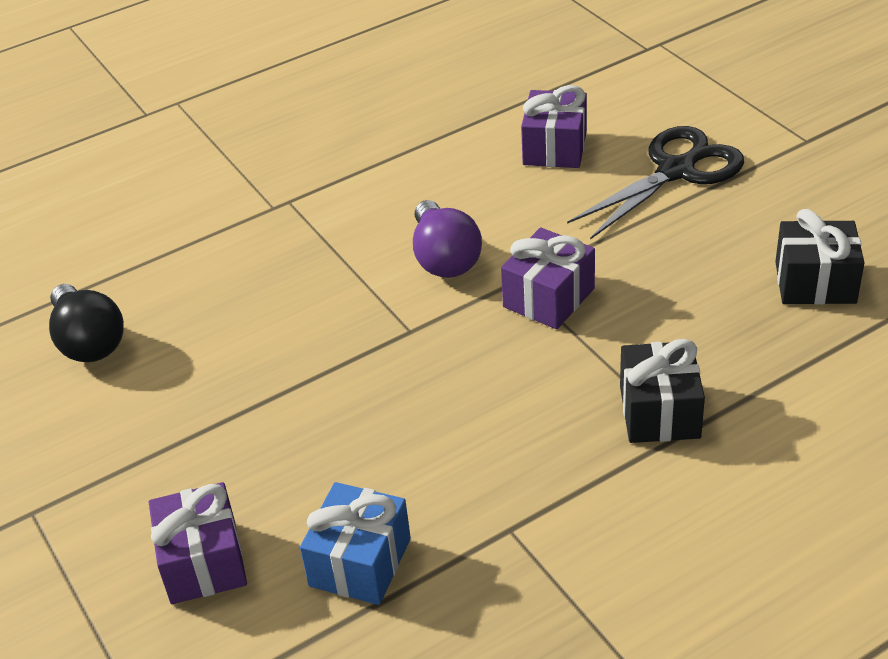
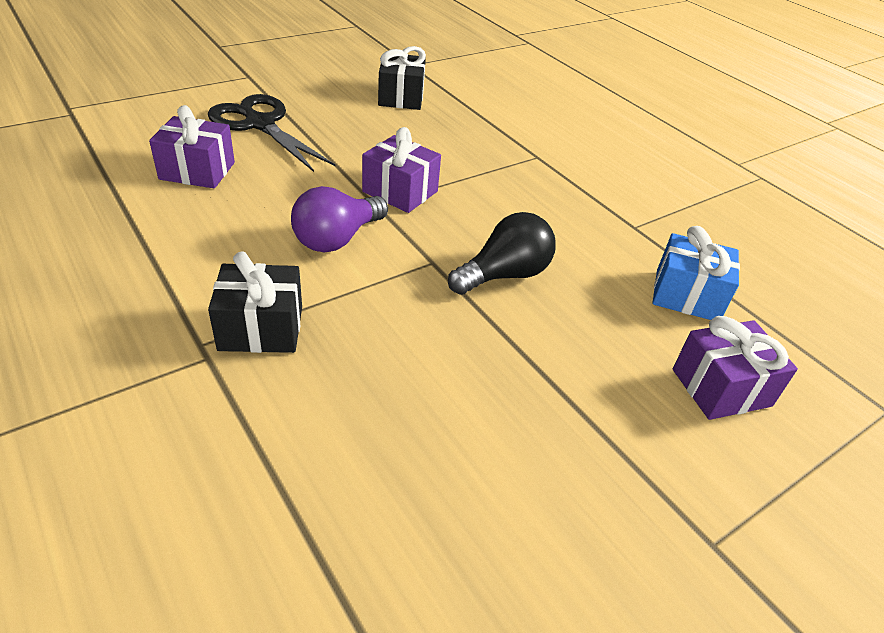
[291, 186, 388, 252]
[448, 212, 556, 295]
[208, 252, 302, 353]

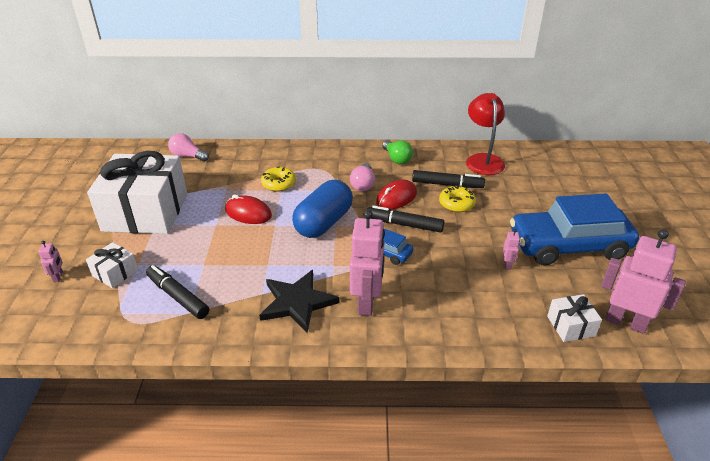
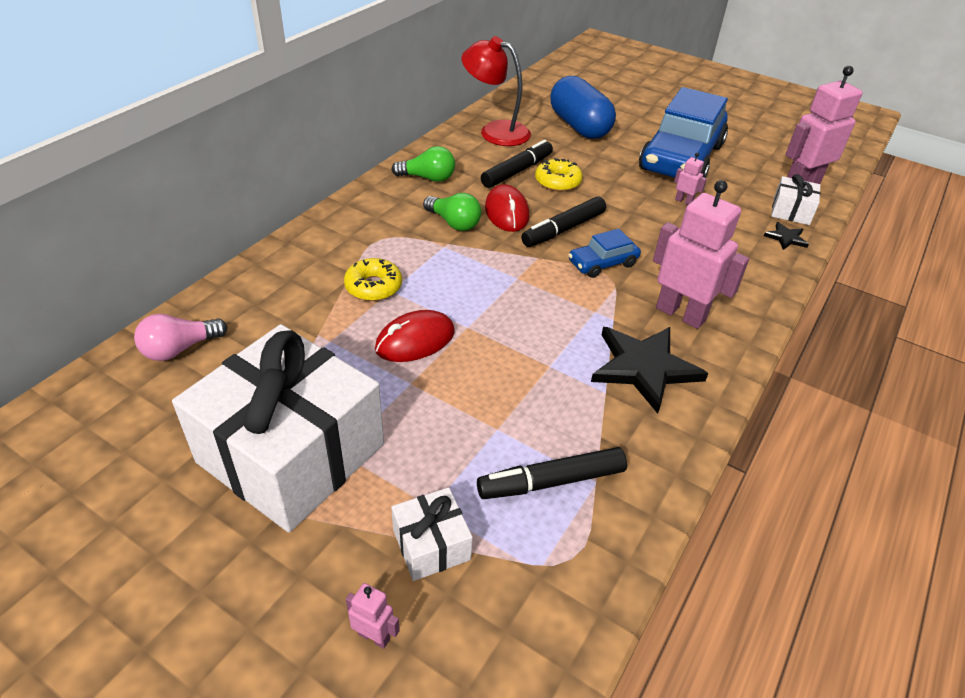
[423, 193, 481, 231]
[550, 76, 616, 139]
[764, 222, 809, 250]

......

Exact copy, pictures excluded: print only the lines from the line containing "[208, 252, 302, 353]" through the end of the records.

Answer section:
[208, 252, 302, 353]

[423, 193, 481, 231]
[550, 76, 616, 139]
[764, 222, 809, 250]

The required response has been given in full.